» Task requirements:
Look through the data below for the line with "(616, 278) = (491, 391): yellow", and transcribe it exactly together with each line after it up to and including the line with "(744, 572) = (131, 361): white". Give nothing else.

**** Supplied material

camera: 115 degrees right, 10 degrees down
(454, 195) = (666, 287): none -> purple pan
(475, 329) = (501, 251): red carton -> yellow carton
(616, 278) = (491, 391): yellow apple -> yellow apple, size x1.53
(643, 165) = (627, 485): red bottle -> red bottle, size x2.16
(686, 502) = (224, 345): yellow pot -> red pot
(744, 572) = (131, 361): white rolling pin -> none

********
**** Supplied material

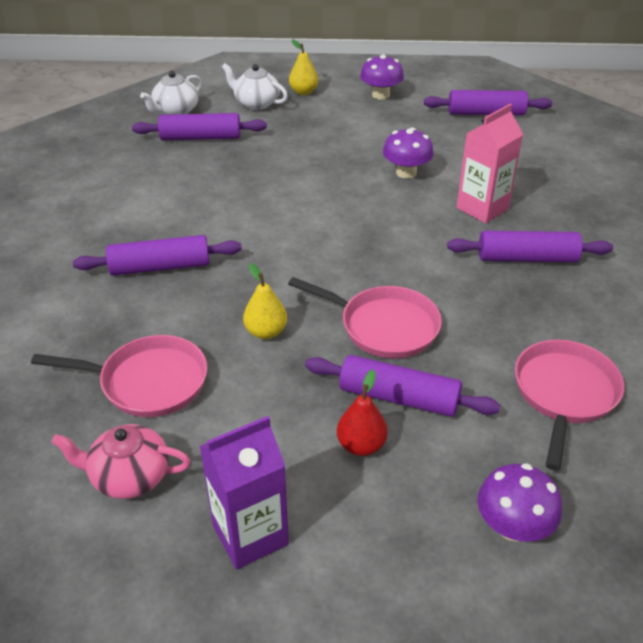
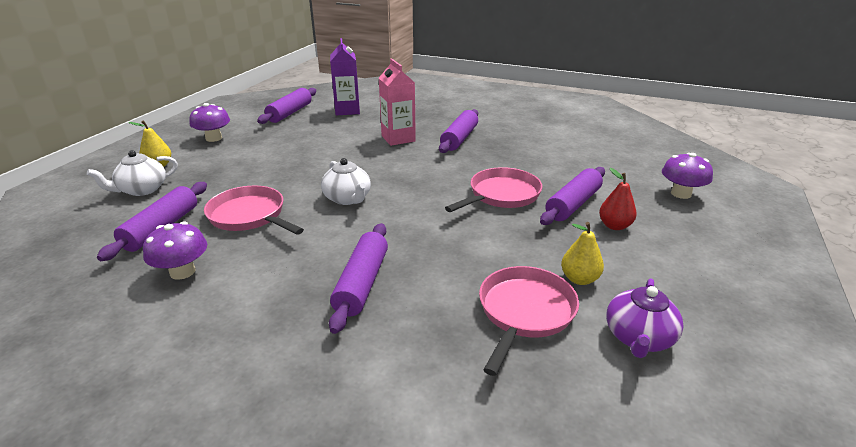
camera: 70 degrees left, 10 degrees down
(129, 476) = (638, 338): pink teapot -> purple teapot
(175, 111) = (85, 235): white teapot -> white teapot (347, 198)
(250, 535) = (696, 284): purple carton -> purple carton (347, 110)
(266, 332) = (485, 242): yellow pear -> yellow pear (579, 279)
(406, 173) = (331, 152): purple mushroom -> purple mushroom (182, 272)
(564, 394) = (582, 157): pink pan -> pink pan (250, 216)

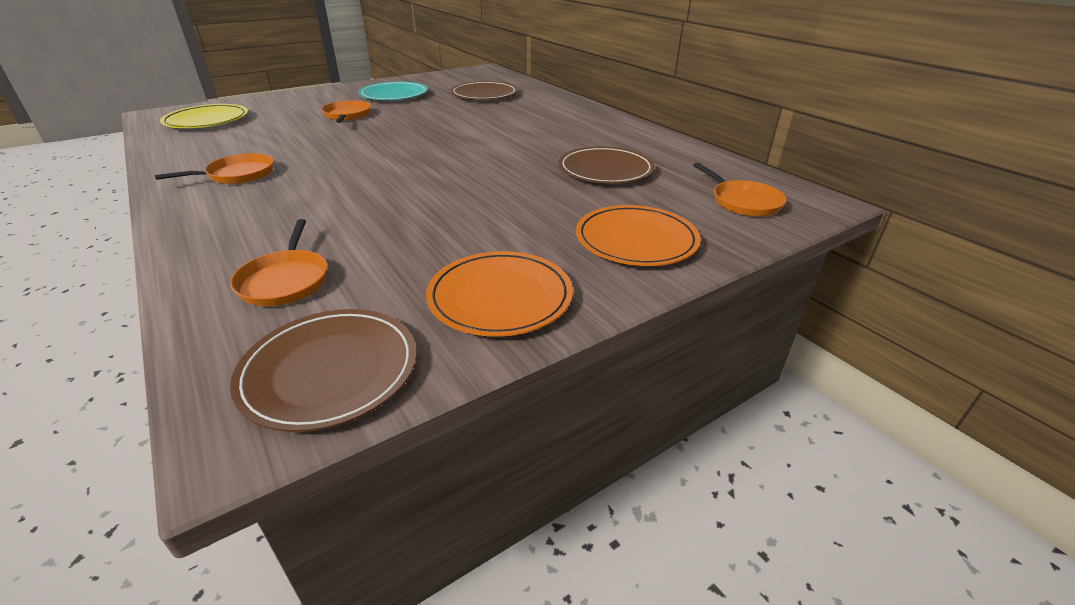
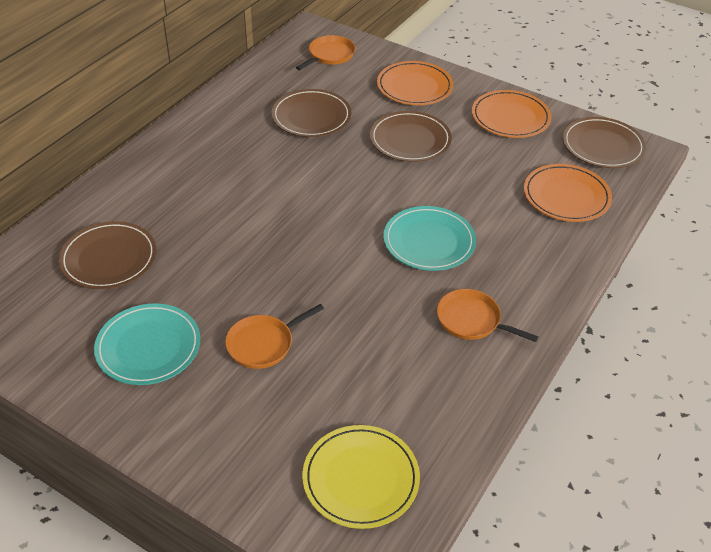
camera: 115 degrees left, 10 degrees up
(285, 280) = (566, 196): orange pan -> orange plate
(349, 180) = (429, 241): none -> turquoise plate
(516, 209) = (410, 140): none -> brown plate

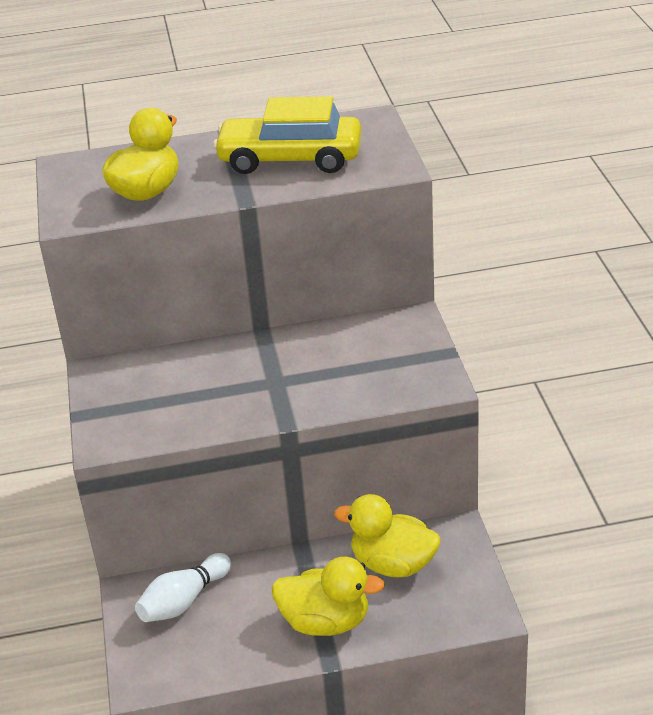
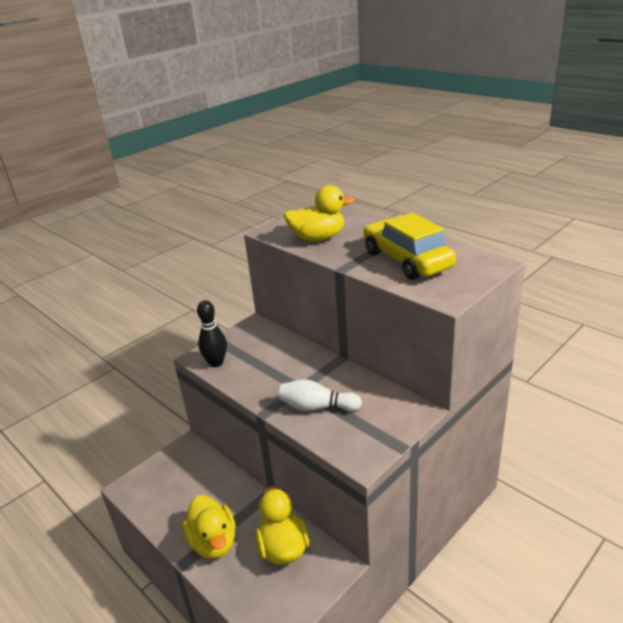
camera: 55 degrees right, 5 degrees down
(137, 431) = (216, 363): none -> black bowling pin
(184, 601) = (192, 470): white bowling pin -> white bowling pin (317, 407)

********
**** Supplied material

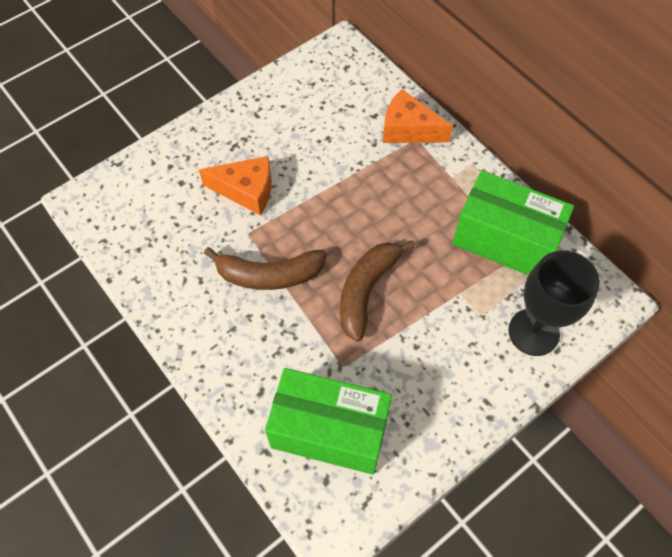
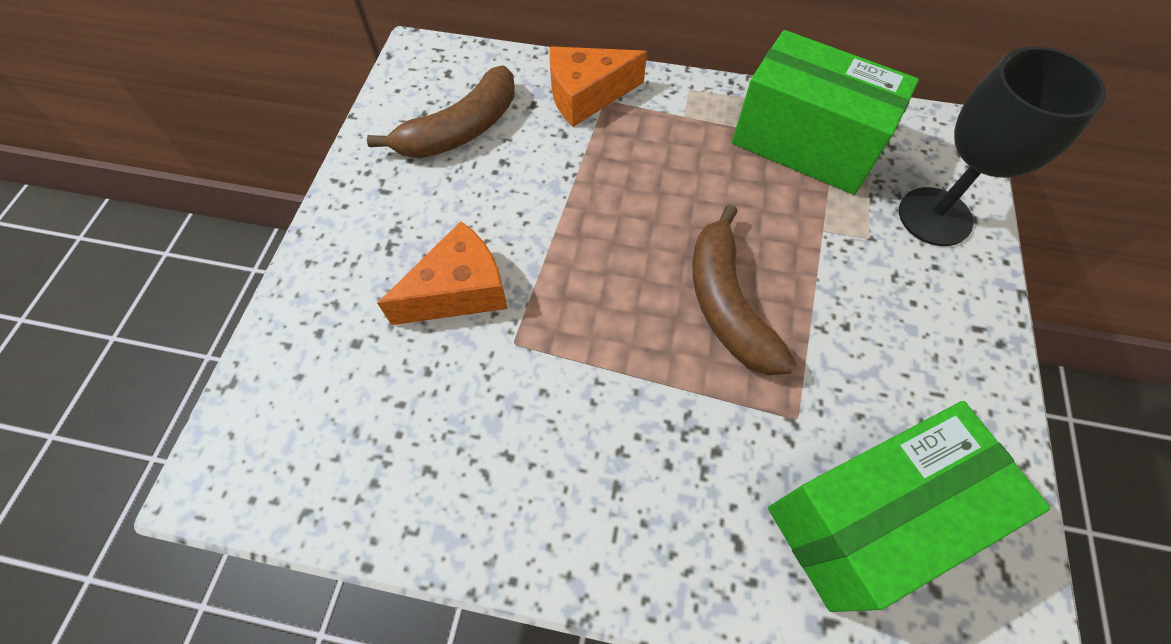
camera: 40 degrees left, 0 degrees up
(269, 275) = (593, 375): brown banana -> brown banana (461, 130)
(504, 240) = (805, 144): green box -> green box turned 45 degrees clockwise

********

» Answer space:
(616, 278) = (491, 391): yellow apple -> yellow apple, size x1.53
(643, 165) = (627, 485): red bottle -> red bottle, size x2.16
(686, 502) = (224, 345): yellow pot -> red pot
(744, 572) = (131, 361): white rolling pin -> none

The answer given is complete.